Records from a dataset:

◆ ◆ ◆

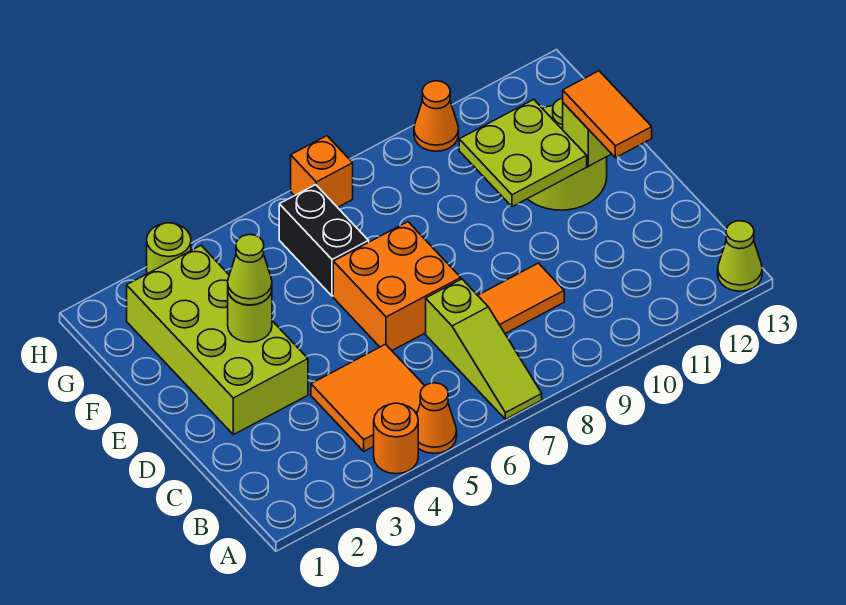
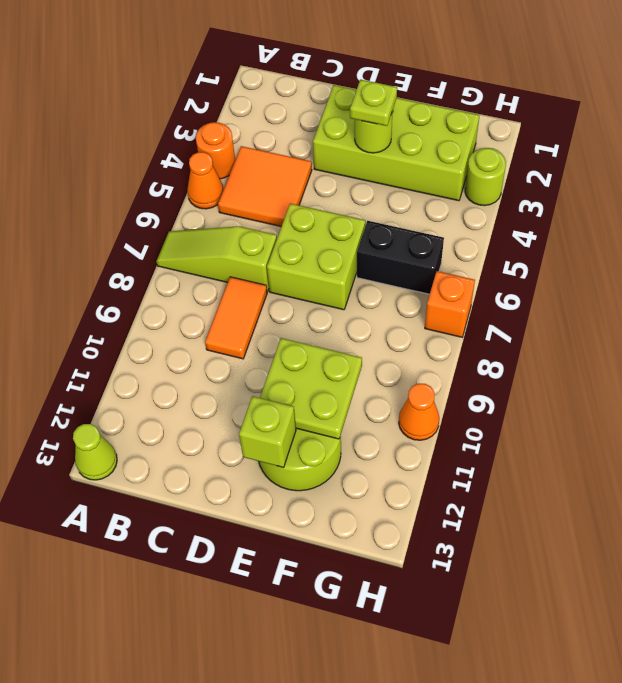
orange 2x2 brick [333,222,461,350] -> lime 2x2 brick [267,204,365,310]
orange 1x2 tile [563,71,652,158] -> none
lime 1x1 cone [228,235,272,305] -> lime 1x1 plate [350,80,397,126]

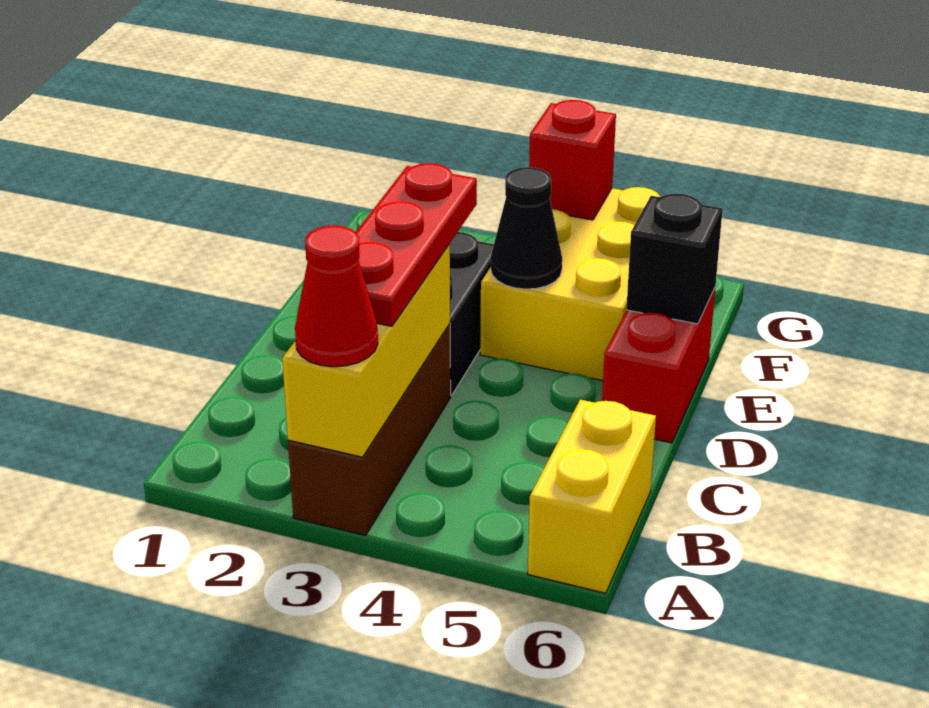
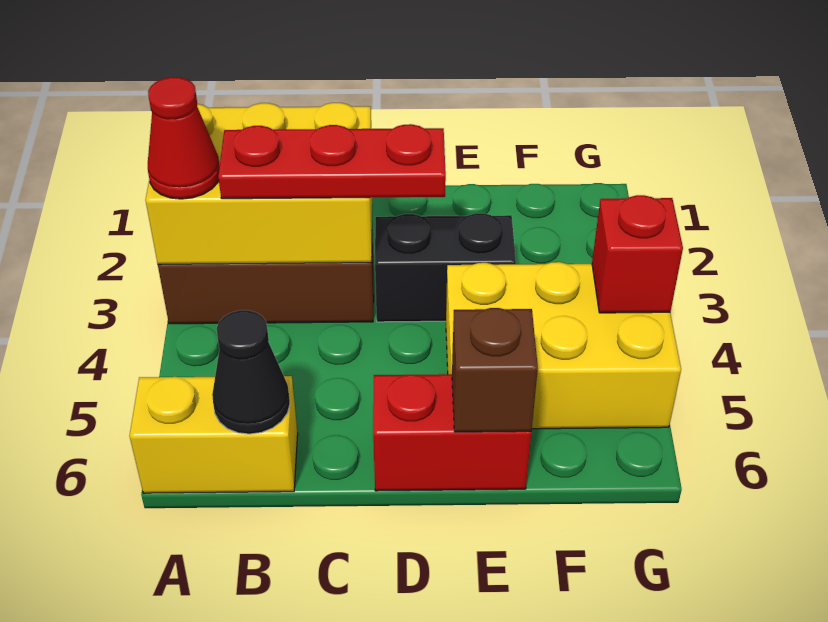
yellow 1x3 brick [282,244,450,457] -> yellow 2x3 brick [145,103,372,264]
black 1x1 cone [491,167,562,289] -> black 1x1 cone moved to [212,310,290,434]
black 1x1 brick [626,194,723,324] -> brown 1x1 brick [452,308,538,432]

◆ ◆ ◆

■ Problem to solve
Every line from the one holding "lime 1x1 cone" through the end of the records above must be reproduced verbatim, pictures excepted.

■ Written response
lime 1x1 cone [228,235,272,305] -> lime 1x1 plate [350,80,397,126]

yellow 1x3 brick [282,244,450,457] -> yellow 2x3 brick [145,103,372,264]
black 1x1 cone [491,167,562,289] -> black 1x1 cone moved to [212,310,290,434]
black 1x1 brick [626,194,723,324] -> brown 1x1 brick [452,308,538,432]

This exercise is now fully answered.